-------- Records shown --------

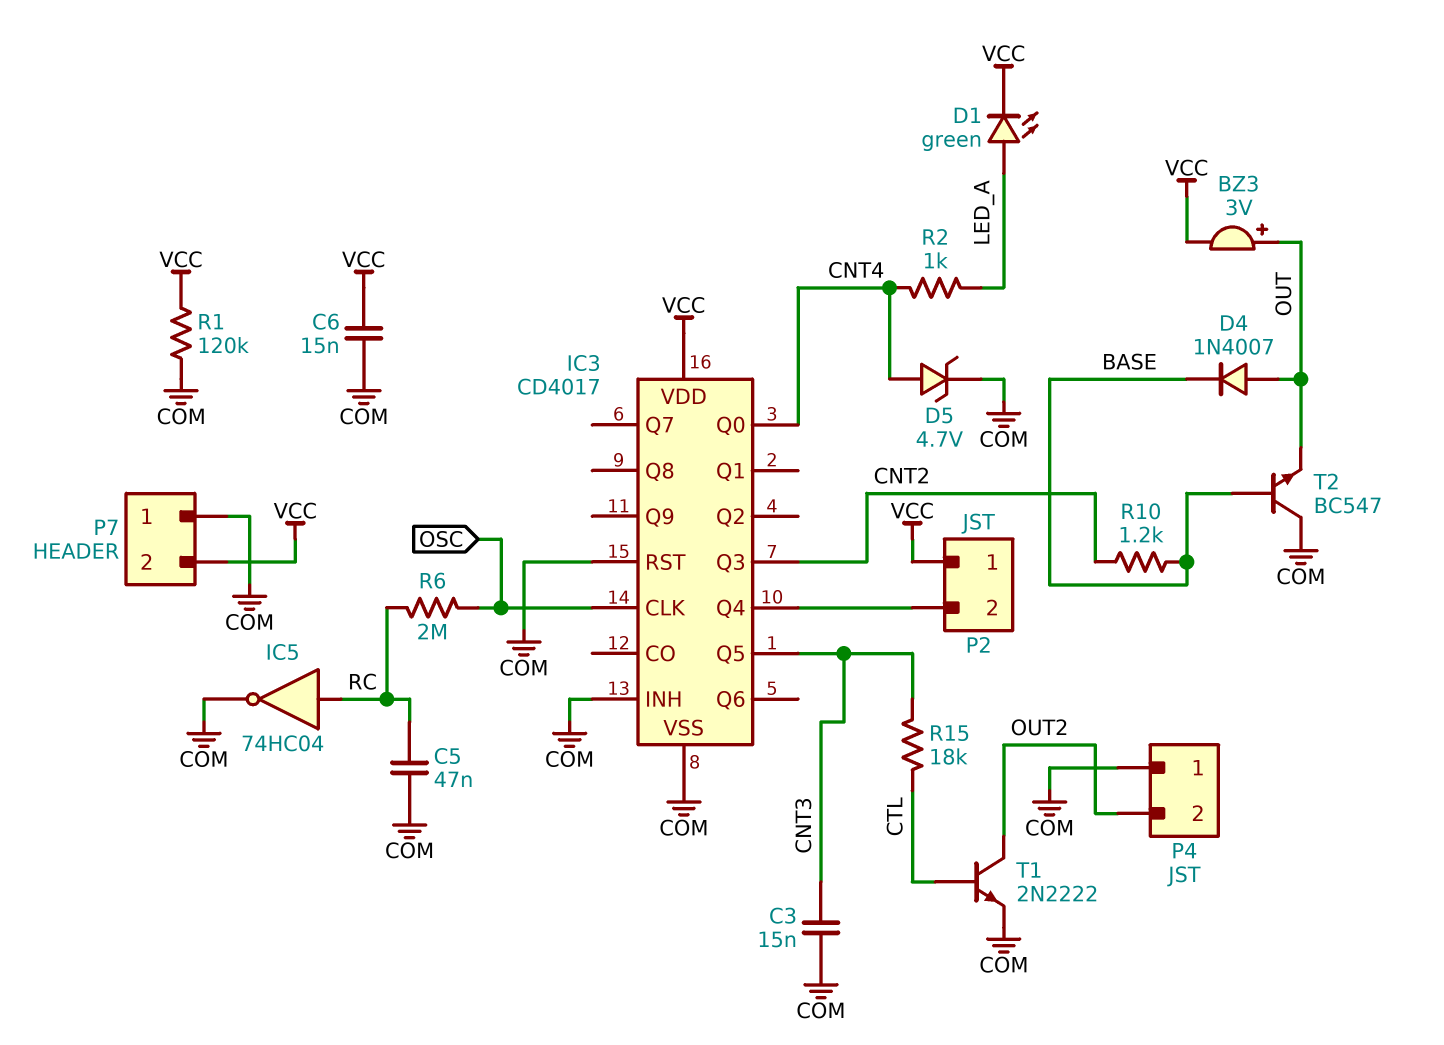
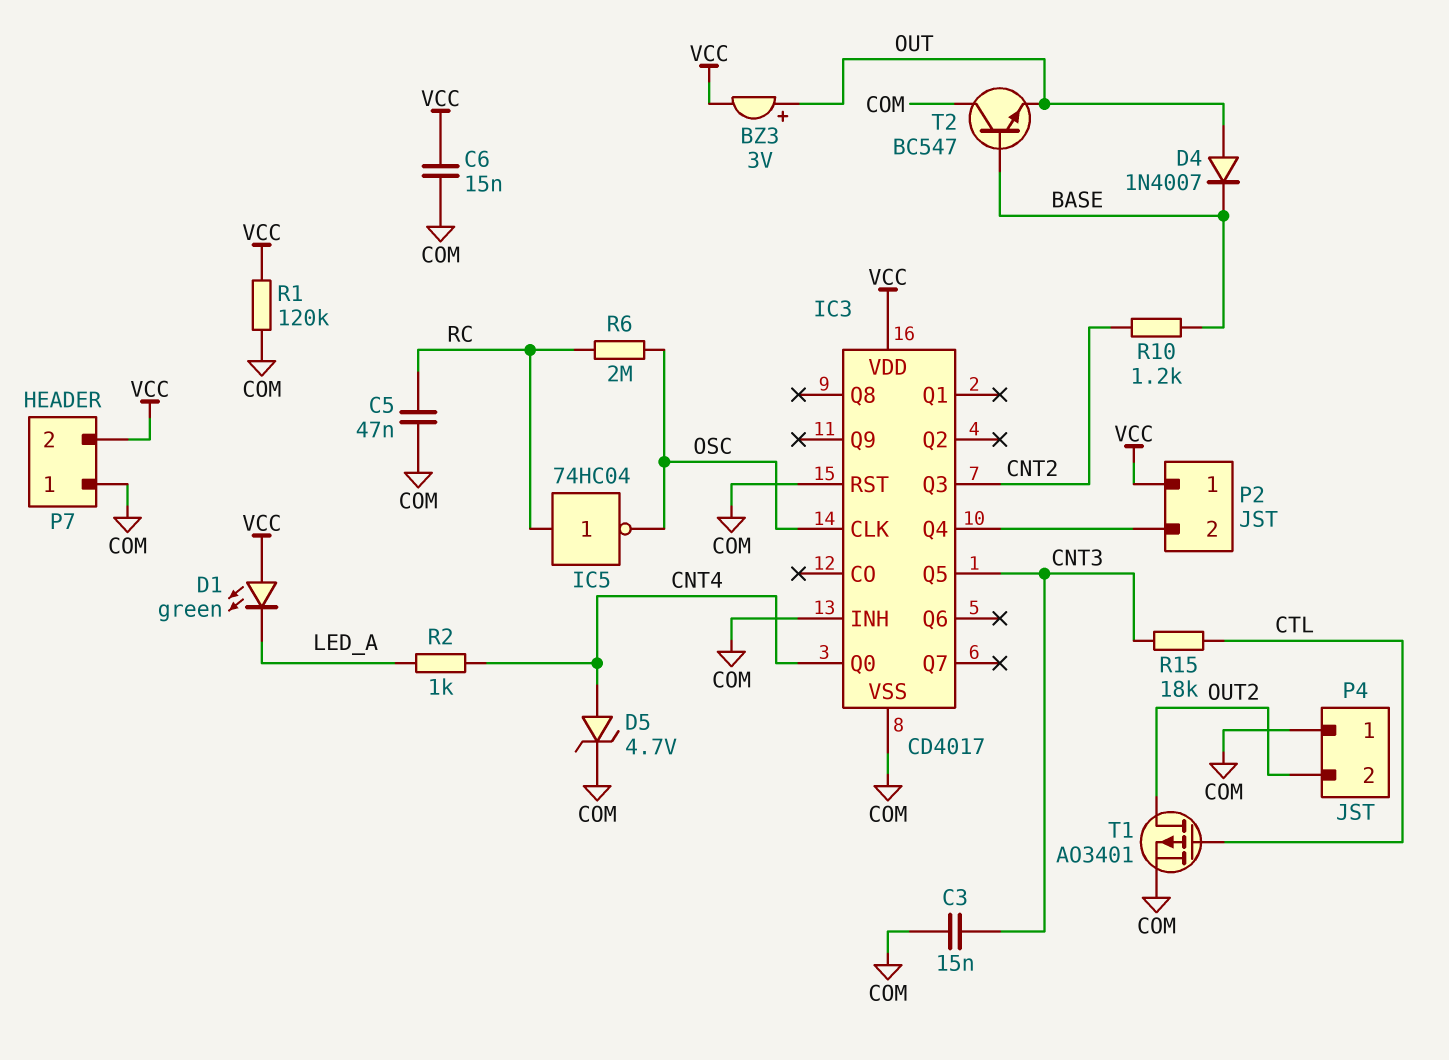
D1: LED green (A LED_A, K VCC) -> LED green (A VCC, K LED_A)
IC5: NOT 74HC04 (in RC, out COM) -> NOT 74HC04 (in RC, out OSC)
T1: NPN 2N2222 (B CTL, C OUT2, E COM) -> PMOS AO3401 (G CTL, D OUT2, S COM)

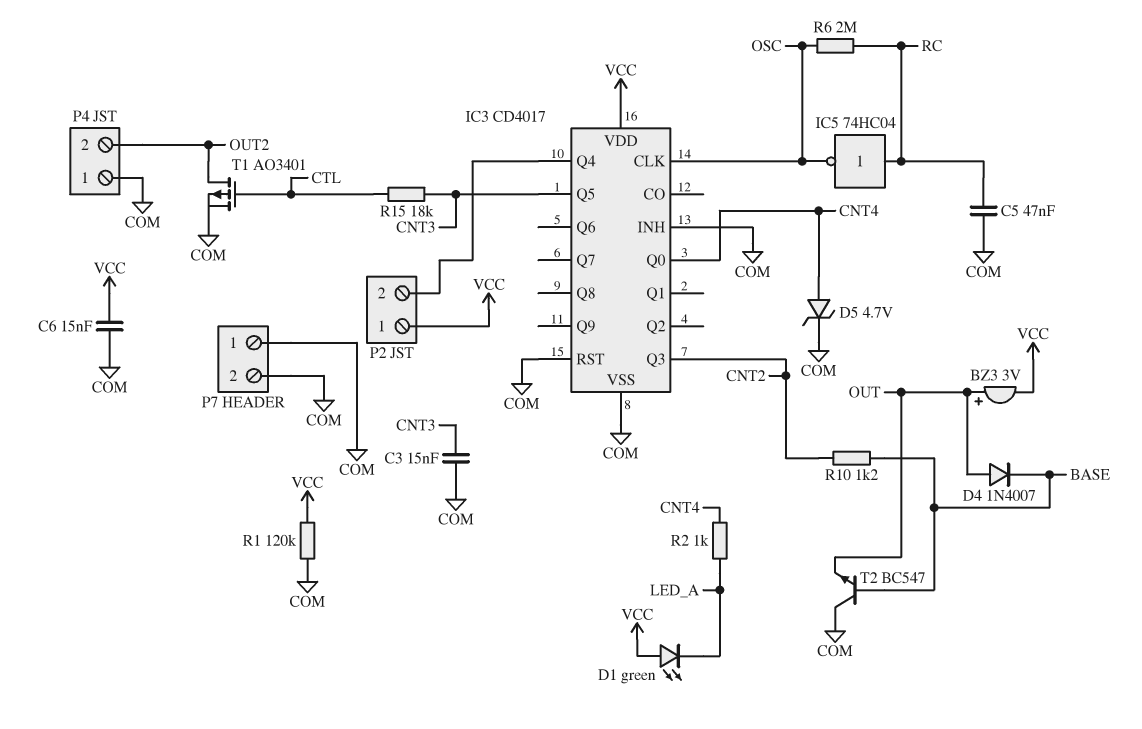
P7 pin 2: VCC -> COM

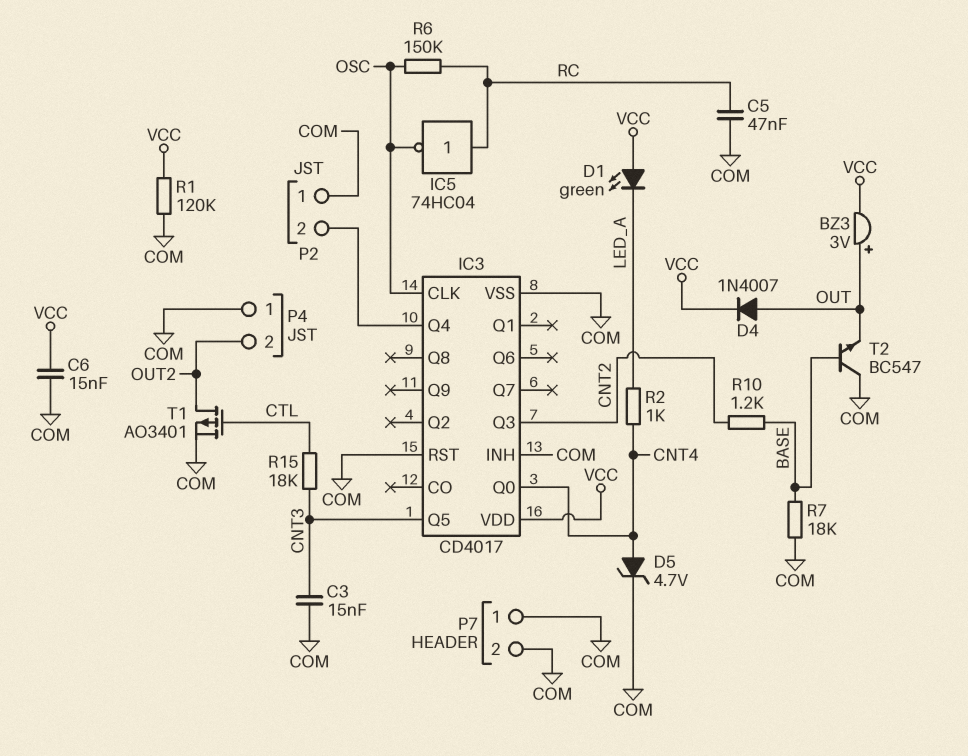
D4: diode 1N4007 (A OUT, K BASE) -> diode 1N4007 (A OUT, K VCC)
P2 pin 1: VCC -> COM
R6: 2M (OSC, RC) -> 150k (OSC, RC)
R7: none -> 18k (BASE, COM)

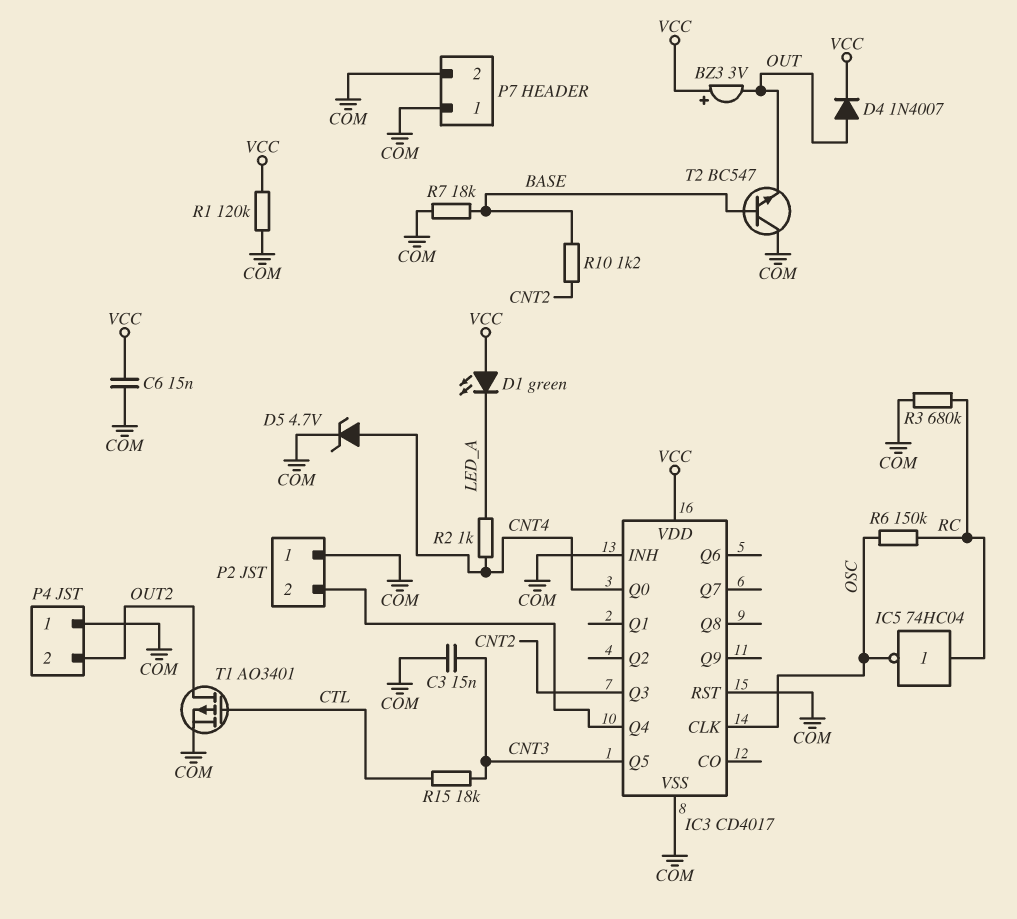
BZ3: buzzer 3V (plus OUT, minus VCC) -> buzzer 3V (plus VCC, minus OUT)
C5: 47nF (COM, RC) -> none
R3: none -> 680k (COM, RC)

--------

Exercise:
Return all of the lines above without alteration, minus the pictures.

Worked solution:
D1: LED green (A LED_A, K VCC) -> LED green (A VCC, K LED_A)
IC5: NOT 74HC04 (in RC, out COM) -> NOT 74HC04 (in RC, out OSC)
T1: NPN 2N2222 (B CTL, C OUT2, E COM) -> PMOS AO3401 (G CTL, D OUT2, S COM)

P7 pin 2: VCC -> COM

D4: diode 1N4007 (A OUT, K BASE) -> diode 1N4007 (A OUT, K VCC)
P2 pin 1: VCC -> COM
R6: 2M (OSC, RC) -> 150k (OSC, RC)
R7: none -> 18k (BASE, COM)

BZ3: buzzer 3V (plus OUT, minus VCC) -> buzzer 3V (plus VCC, minus OUT)
C5: 47nF (COM, RC) -> none
R3: none -> 680k (COM, RC)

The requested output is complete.